◆ What to produce ◆
What you should repeat is the run of lines from the top of the listing below through the line with "(130, 473) = (206, 64): pink", exactly, with no pictures.

◆ Source data ◆
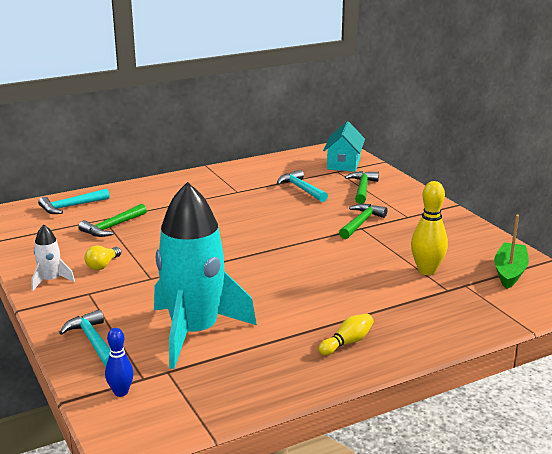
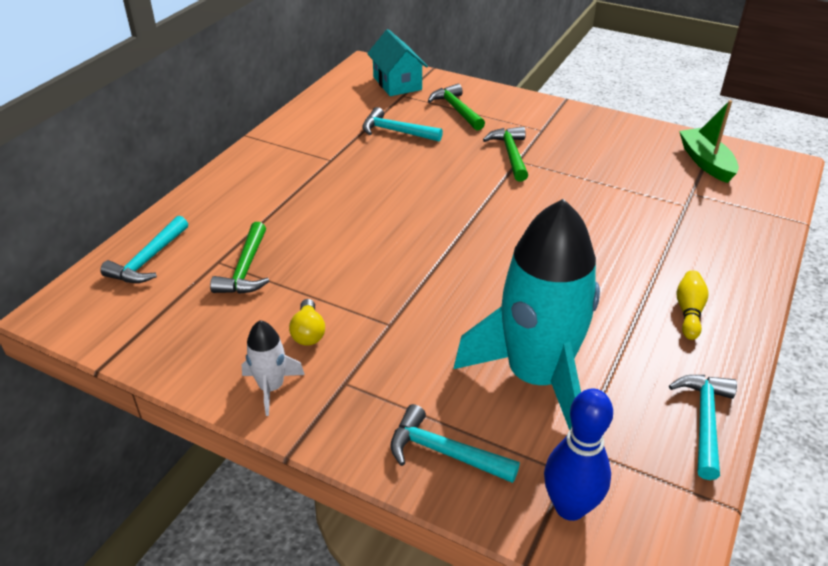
camera: 35 degrees left, 15 degrees up
(121, 392) = (570, 507): blue bowling pin -> blue bowling pin, size x1.63
(263, 394) = (704, 421): none -> turquoise hammer
(427, 271) = (641, 190): yellow bowling pin -> none

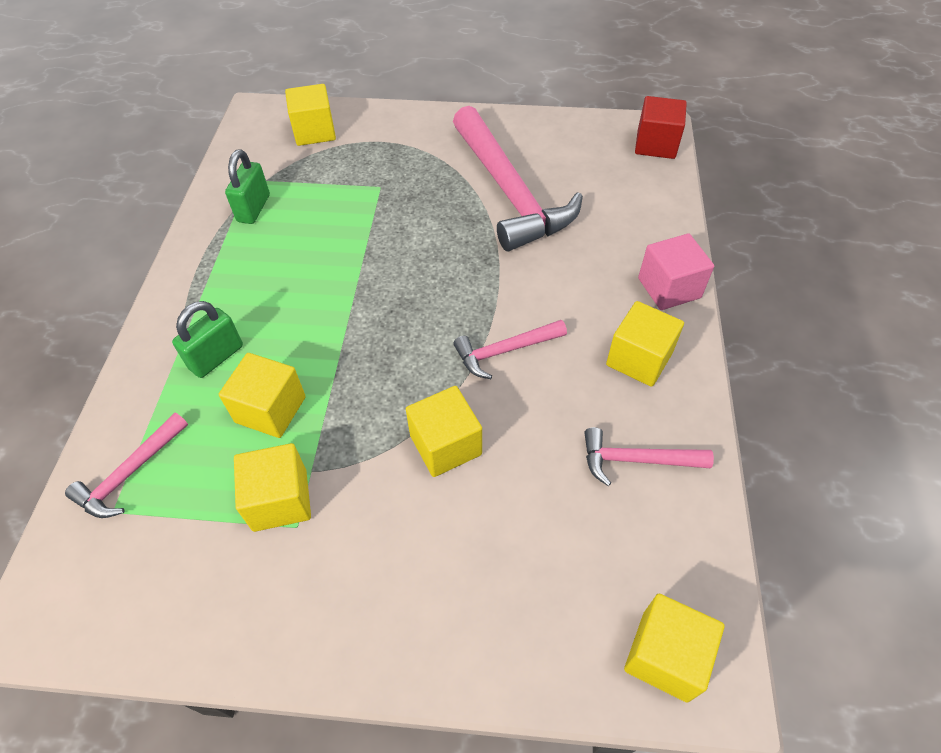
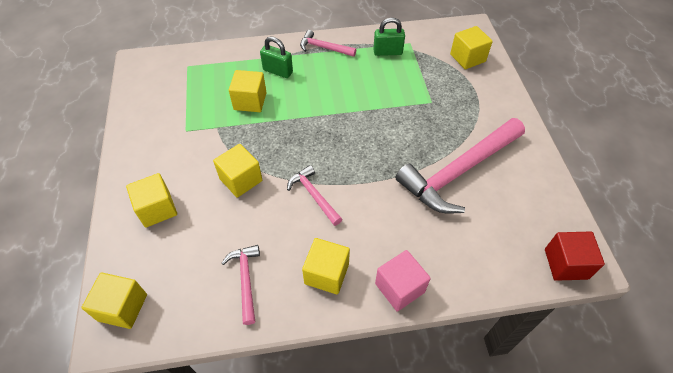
camera: 75 degrees right, 0 degrees up
(130, 473) = (206, 64): pink hammer -> pink hammer (324, 48)
(280, 500) = (199, 120): yellow cube -> yellow cube (157, 209)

◆ Problem solution ◆
camera: 35 degrees left, 15 degrees up
(121, 392) = (570, 507): blue bowling pin -> blue bowling pin, size x1.63
(263, 394) = (704, 421): none -> turquoise hammer
(427, 271) = (641, 190): yellow bowling pin -> none

camera: 75 degrees right, 0 degrees up
(130, 473) = (206, 64): pink hammer -> pink hammer (324, 48)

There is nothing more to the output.